▶ _Task to complete_: Reproduce word for word the lines between the one containing "(577, 212) = (590, 285): red" and the end of the entries below, both inclusive; leave out pictures.

(Records contained in a dataset)
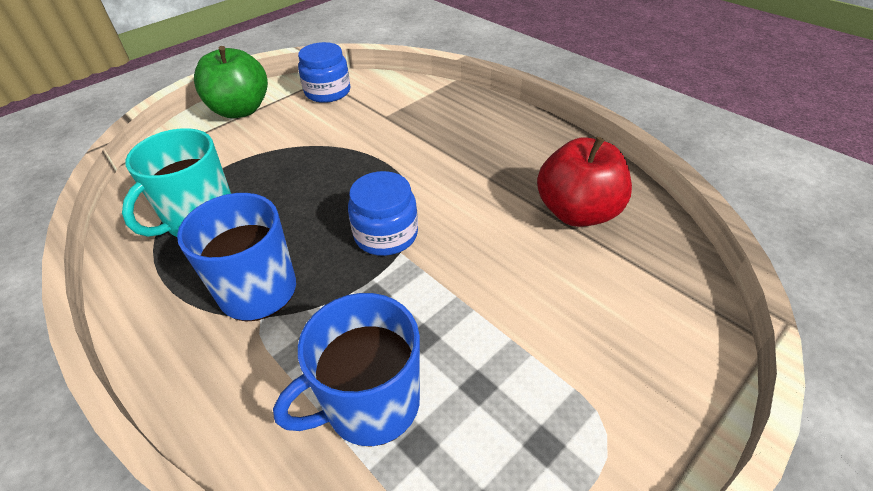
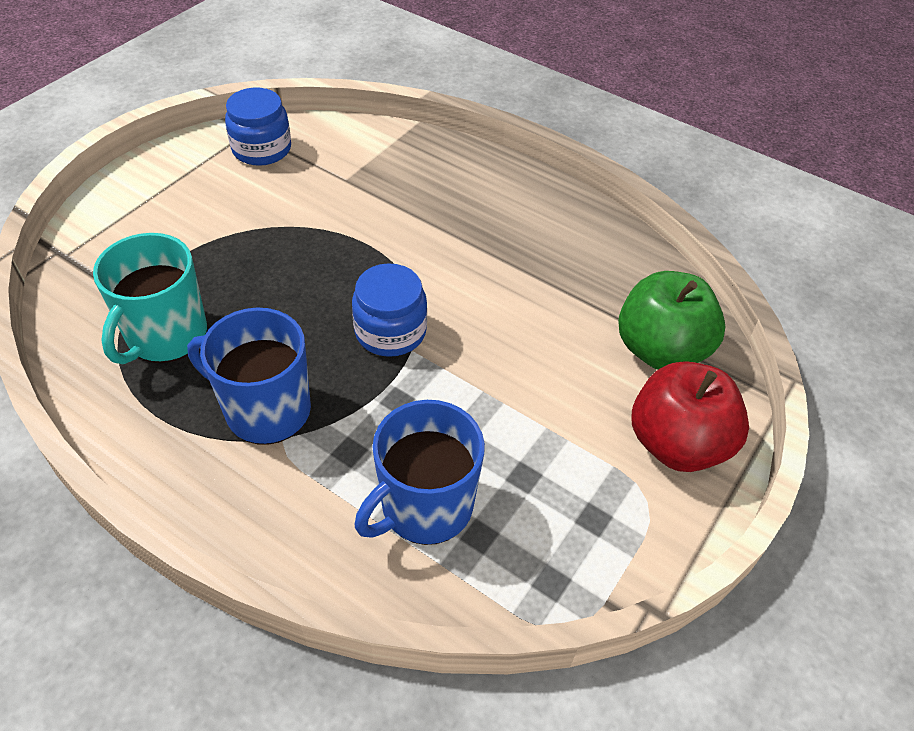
camera: 15 degrees left, 5 degrees up
(240, 110) = (155, 184): green apple -> green apple (660, 350)
(577, 212) = (590, 285): red apple -> red apple (677, 443)

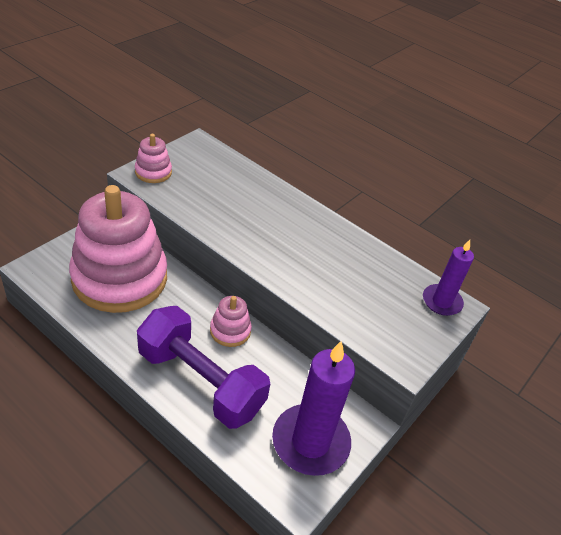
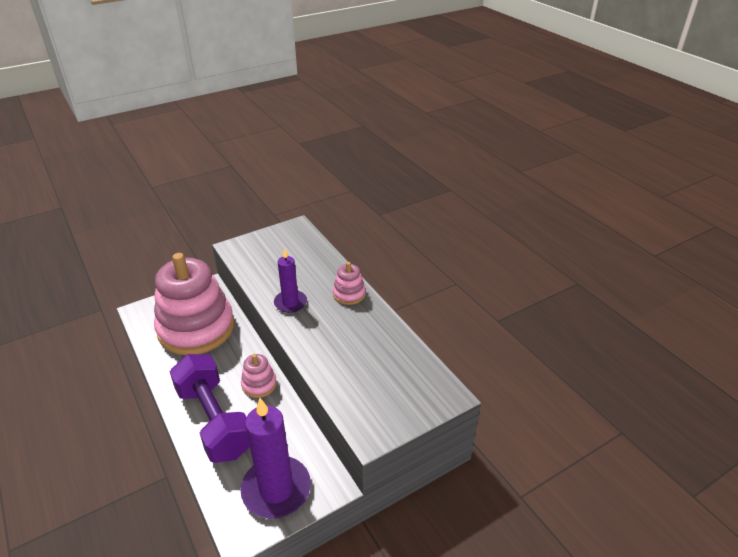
camera: 25 degrees right, 5 degrees down
(153, 172) = (247, 247): pink stacking toy -> pink stacking toy (349, 294)
(441, 302) = (434, 389): purple candle -> purple candle (290, 303)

▶ _Answer box_:
(577, 212) = (590, 285): red apple -> red apple (677, 443)

camera: 25 degrees right, 5 degrees down
(153, 172) = (247, 247): pink stacking toy -> pink stacking toy (349, 294)
(441, 302) = (434, 389): purple candle -> purple candle (290, 303)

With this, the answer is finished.